Could you reproduce the lines below from the one with "blue phone: 4 -> 3" through the one with "purple cake: 6 -> 7"? Keep both ends and add nothing.

(Per-object count records)

▬▬▬▬▬▬▬▬▬▬

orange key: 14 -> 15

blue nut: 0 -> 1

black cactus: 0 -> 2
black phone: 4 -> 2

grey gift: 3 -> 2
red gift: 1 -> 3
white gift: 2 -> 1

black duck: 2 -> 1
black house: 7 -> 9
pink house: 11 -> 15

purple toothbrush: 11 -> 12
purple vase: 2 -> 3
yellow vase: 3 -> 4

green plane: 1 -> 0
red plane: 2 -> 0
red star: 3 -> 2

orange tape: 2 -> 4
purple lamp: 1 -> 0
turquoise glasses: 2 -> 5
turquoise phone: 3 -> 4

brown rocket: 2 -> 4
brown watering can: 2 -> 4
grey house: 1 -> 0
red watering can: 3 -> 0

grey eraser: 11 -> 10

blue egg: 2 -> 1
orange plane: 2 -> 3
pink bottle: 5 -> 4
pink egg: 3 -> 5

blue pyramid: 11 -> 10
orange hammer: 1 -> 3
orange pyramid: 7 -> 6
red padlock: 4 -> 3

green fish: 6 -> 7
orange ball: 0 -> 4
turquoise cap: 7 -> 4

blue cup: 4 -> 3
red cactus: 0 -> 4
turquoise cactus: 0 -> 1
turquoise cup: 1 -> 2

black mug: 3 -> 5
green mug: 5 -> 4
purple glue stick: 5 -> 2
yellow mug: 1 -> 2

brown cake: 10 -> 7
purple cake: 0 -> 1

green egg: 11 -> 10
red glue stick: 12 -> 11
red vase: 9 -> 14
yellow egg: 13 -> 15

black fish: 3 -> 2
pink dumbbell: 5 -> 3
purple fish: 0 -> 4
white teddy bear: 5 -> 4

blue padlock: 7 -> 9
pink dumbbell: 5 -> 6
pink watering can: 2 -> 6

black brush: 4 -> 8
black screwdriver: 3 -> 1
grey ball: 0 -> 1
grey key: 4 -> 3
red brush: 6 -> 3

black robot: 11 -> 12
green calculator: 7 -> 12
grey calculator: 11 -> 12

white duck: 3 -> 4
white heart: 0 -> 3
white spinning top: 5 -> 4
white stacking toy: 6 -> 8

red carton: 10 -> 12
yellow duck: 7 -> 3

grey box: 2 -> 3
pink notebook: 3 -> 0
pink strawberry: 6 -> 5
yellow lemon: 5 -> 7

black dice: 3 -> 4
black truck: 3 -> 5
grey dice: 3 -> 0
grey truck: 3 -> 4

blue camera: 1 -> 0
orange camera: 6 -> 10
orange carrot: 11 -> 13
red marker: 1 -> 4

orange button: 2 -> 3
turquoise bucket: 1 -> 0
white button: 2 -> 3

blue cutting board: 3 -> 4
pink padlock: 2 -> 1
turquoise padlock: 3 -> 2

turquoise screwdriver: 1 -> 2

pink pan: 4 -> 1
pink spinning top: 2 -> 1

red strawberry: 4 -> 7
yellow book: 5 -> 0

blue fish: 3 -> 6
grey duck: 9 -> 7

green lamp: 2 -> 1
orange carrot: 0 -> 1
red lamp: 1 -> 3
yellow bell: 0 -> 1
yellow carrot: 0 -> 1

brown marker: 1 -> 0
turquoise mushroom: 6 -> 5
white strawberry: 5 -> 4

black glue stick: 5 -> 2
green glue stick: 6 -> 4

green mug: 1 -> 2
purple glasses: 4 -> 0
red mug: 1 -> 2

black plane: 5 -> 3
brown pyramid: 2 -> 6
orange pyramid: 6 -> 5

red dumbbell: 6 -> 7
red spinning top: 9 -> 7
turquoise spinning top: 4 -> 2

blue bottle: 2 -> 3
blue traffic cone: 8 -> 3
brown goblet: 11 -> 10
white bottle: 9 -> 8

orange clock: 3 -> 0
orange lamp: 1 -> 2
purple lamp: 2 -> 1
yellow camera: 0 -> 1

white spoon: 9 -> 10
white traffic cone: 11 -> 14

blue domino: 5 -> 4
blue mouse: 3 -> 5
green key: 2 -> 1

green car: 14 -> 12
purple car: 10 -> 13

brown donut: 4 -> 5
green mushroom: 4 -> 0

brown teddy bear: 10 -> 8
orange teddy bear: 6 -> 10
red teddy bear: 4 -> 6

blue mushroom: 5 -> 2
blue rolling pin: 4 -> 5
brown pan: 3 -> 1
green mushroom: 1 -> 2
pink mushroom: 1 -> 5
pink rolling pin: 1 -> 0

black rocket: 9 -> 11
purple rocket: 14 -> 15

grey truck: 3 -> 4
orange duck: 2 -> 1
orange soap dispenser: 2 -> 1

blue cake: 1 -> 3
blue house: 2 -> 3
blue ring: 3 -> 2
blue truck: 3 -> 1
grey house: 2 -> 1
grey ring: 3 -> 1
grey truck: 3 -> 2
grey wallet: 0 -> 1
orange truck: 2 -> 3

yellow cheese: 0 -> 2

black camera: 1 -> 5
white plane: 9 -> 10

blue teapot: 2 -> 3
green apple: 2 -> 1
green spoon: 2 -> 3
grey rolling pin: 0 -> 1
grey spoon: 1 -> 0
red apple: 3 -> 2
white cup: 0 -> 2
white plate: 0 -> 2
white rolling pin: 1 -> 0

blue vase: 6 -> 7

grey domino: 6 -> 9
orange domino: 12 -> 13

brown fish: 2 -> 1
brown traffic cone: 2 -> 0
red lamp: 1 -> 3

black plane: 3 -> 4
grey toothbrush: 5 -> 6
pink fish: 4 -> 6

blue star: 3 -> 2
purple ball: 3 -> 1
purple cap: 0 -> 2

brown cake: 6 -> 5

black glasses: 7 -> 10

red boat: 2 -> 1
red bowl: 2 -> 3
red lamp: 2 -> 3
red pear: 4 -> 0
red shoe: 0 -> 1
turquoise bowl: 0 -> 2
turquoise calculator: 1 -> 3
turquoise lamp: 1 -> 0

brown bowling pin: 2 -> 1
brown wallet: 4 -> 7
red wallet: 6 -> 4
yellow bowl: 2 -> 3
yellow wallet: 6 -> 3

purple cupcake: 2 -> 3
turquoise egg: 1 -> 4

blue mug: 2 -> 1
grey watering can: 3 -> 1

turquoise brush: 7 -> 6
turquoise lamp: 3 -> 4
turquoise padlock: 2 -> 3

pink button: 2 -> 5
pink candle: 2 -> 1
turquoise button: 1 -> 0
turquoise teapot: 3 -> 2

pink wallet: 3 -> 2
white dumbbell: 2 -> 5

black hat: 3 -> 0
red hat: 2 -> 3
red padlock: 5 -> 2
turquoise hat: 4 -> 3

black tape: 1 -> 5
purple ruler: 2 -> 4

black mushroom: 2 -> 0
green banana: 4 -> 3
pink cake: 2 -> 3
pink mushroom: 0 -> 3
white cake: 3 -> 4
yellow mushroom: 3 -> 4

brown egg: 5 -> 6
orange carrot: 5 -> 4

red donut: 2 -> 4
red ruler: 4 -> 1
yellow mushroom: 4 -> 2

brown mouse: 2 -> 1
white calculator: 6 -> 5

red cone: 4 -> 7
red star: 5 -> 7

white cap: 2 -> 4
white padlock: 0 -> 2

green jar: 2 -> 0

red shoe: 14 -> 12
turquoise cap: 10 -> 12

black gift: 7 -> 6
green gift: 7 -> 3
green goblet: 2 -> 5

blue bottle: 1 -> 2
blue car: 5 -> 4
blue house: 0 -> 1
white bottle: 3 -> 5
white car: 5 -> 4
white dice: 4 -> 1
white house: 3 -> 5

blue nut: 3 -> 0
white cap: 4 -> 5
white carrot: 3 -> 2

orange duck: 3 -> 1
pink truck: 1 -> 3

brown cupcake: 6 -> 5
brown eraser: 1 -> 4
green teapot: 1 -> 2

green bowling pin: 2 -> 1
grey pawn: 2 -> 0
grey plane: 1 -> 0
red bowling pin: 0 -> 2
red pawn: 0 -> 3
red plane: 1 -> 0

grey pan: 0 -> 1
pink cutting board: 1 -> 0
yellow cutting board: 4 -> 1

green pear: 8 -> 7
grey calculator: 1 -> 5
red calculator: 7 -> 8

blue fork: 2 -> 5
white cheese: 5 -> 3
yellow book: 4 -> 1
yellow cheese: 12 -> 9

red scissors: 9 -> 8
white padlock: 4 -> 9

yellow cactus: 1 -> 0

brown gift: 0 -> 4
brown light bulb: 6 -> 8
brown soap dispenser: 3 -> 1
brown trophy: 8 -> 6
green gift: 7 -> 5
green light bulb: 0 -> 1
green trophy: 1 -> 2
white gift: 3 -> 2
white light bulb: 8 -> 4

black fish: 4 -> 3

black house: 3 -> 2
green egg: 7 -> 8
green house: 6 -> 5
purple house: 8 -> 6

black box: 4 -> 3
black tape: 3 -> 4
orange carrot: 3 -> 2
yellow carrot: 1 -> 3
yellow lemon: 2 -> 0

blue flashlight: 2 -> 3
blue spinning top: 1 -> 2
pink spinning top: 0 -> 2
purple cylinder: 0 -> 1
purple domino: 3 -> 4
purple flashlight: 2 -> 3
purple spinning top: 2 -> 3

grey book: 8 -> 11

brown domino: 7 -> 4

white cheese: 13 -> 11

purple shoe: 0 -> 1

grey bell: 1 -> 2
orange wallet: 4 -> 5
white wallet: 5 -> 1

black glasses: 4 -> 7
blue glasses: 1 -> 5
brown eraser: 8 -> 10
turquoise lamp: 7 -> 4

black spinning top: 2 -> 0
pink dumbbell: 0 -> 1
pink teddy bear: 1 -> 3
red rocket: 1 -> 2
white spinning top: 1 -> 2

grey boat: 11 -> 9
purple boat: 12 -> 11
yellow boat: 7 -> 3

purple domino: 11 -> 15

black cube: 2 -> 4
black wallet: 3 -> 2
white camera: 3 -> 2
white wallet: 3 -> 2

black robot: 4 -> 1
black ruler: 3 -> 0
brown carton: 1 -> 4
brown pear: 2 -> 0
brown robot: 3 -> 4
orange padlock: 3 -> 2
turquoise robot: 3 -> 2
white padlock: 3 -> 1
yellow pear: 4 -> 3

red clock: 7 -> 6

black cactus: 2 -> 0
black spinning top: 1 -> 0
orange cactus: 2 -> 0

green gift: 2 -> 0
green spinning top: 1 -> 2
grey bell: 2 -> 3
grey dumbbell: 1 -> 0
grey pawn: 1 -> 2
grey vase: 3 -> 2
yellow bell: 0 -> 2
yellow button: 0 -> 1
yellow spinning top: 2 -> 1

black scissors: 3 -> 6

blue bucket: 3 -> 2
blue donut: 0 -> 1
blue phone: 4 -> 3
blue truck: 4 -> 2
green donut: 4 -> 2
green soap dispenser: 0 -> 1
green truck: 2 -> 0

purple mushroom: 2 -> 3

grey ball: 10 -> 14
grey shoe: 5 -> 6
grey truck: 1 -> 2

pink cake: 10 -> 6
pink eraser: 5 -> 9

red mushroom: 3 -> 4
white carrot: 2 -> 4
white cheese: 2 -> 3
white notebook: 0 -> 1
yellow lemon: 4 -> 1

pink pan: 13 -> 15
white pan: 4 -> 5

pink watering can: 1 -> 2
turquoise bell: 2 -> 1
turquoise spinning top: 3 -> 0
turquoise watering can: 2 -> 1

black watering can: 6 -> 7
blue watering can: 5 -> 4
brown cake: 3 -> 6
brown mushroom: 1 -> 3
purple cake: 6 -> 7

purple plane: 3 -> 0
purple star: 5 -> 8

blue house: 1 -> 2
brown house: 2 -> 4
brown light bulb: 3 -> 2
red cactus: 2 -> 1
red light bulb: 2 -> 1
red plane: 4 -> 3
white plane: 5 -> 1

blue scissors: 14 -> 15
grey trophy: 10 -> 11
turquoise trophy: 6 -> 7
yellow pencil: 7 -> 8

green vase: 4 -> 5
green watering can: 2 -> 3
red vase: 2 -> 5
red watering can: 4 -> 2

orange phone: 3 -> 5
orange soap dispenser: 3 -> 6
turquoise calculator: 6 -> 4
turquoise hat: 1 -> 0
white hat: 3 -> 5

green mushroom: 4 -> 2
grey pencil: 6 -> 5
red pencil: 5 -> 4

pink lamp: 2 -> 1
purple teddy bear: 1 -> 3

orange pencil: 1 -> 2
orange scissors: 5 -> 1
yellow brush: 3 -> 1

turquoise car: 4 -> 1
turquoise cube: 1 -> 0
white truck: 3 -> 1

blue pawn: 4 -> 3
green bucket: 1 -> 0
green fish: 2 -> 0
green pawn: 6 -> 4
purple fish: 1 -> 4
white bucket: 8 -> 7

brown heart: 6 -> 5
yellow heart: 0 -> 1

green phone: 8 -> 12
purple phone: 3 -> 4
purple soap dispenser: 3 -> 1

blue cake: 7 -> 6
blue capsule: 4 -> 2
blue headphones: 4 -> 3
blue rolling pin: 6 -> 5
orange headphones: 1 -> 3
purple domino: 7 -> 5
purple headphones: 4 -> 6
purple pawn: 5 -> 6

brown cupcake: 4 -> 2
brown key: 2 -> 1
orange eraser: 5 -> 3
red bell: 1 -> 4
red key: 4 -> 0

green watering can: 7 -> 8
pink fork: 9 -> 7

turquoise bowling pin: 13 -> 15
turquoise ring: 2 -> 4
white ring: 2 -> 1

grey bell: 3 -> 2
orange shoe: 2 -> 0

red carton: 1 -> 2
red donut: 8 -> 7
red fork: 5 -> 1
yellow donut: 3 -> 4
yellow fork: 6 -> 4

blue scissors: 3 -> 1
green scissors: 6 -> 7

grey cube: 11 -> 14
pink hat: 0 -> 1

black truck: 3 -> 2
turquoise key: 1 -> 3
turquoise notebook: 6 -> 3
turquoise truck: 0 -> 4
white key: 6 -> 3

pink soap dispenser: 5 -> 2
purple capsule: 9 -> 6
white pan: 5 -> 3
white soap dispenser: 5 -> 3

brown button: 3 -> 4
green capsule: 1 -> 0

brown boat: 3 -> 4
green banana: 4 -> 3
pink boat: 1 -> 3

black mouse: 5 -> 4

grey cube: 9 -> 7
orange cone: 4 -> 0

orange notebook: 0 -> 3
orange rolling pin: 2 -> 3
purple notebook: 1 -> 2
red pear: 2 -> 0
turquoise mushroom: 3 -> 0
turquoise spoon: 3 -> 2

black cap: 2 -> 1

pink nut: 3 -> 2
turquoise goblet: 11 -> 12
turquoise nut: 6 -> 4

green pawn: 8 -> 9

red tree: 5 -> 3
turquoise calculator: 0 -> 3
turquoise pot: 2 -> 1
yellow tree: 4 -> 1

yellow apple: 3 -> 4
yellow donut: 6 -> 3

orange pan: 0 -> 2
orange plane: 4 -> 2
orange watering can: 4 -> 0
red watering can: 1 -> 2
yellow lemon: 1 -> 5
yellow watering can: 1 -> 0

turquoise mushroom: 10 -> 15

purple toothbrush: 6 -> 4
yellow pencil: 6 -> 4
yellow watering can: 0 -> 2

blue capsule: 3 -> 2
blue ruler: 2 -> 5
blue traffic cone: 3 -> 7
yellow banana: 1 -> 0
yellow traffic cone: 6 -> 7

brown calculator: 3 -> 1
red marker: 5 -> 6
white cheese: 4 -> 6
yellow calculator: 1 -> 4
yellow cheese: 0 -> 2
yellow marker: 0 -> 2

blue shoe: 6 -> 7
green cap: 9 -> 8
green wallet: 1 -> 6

▬▬▬▬▬▬▬▬▬▬

#### RESPONSE AREA:
blue phone: 4 -> 3
blue truck: 4 -> 2
green donut: 4 -> 2
green soap dispenser: 0 -> 1
green truck: 2 -> 0

purple mushroom: 2 -> 3

grey ball: 10 -> 14
grey shoe: 5 -> 6
grey truck: 1 -> 2

pink cake: 10 -> 6
pink eraser: 5 -> 9

red mushroom: 3 -> 4
white carrot: 2 -> 4
white cheese: 2 -> 3
white notebook: 0 -> 1
yellow lemon: 4 -> 1

pink pan: 13 -> 15
white pan: 4 -> 5

pink watering can: 1 -> 2
turquoise bell: 2 -> 1
turquoise spinning top: 3 -> 0
turquoise watering can: 2 -> 1

black watering can: 6 -> 7
blue watering can: 5 -> 4
brown cake: 3 -> 6
brown mushroom: 1 -> 3
purple cake: 6 -> 7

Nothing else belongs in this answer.